[JOB ITEM] Lines from the one holding "turquoise ball: 4 -> 2" through the end of the entries, inclusive, form the whole output; reproduce them exactly and omit pictures.

[Data excerpts]
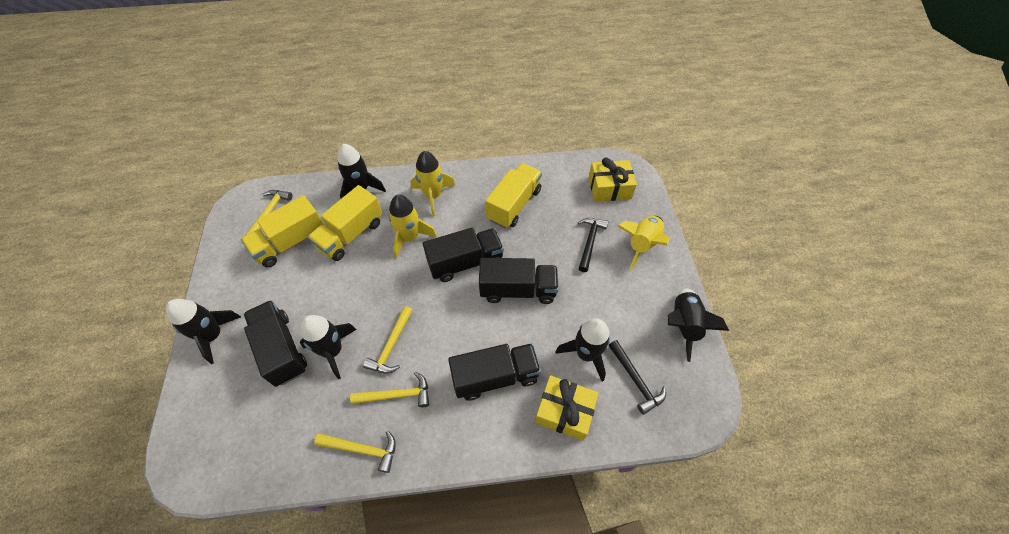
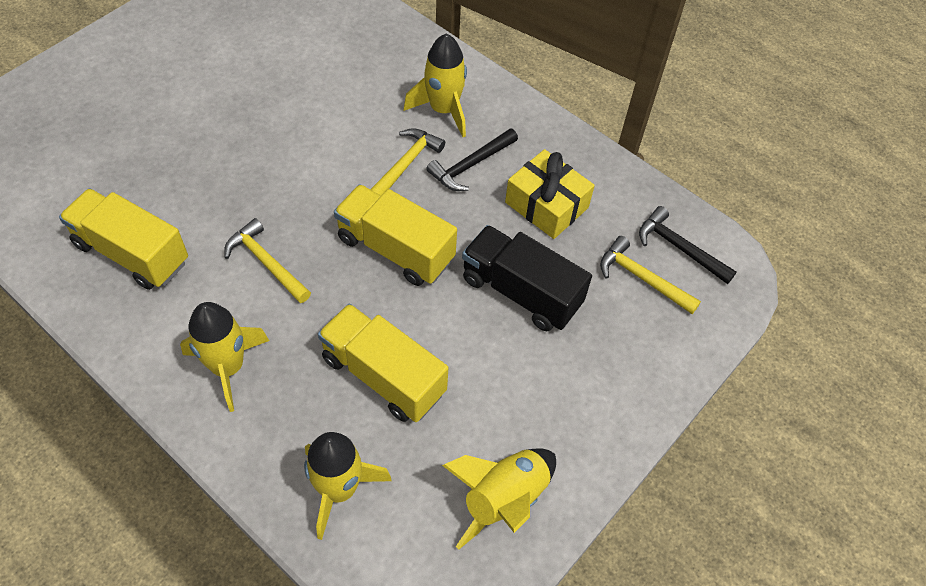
black rocket: 5 -> 0
black truck: 4 -> 1
yellow gift: 2 -> 1
yellow hammer: 4 -> 3
yellow rocket: 3 -> 4

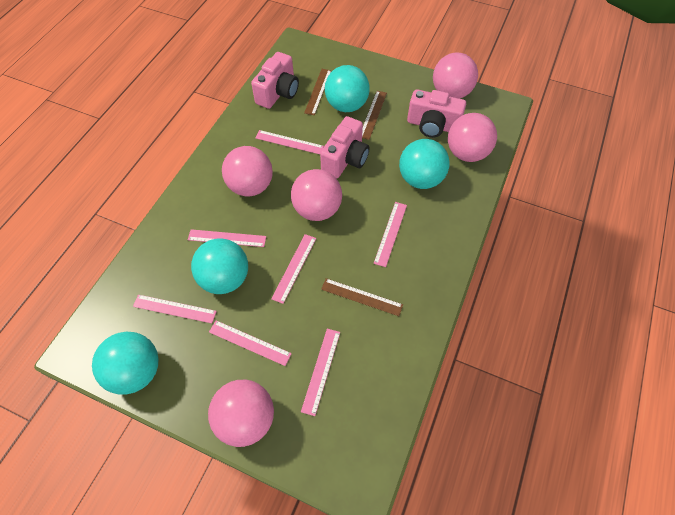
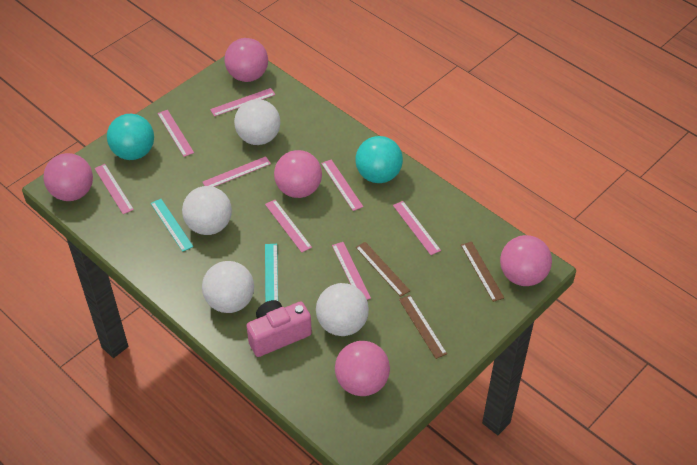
pink camera: 3 -> 1
pink ruler: 7 -> 8
turquoise ball: 4 -> 2
turquoise ruler: 0 -> 2
white ball: 0 -> 4

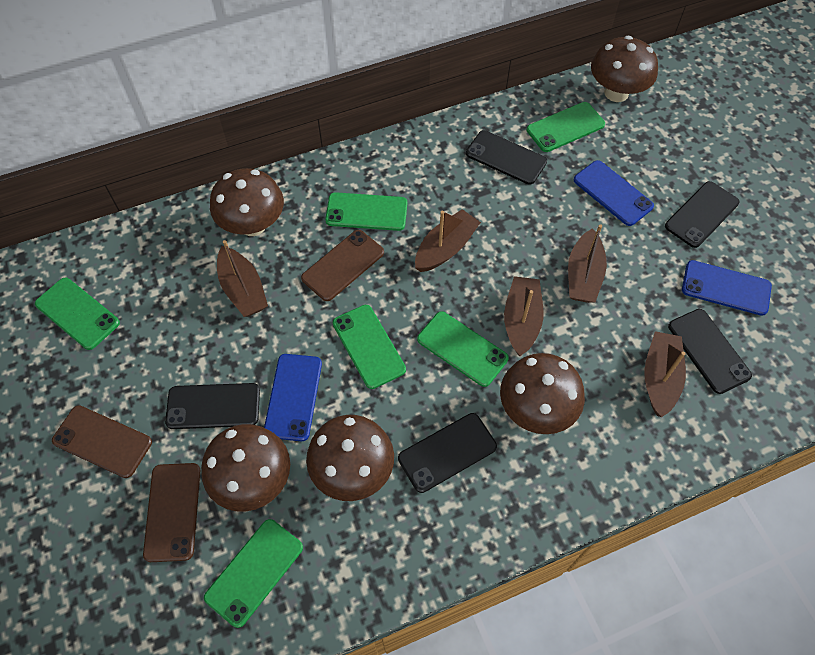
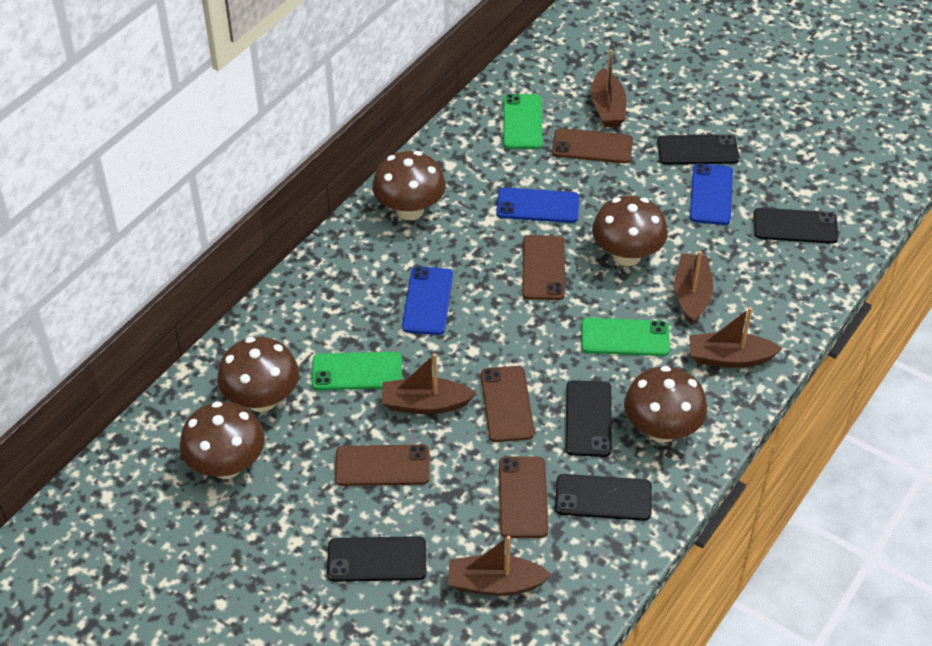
brown phone: 3 -> 5
green phone: 6 -> 3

[RESPONSE]
turquoise ball: 4 -> 2
turquoise ruler: 0 -> 2
white ball: 0 -> 4

brown phone: 3 -> 5
green phone: 6 -> 3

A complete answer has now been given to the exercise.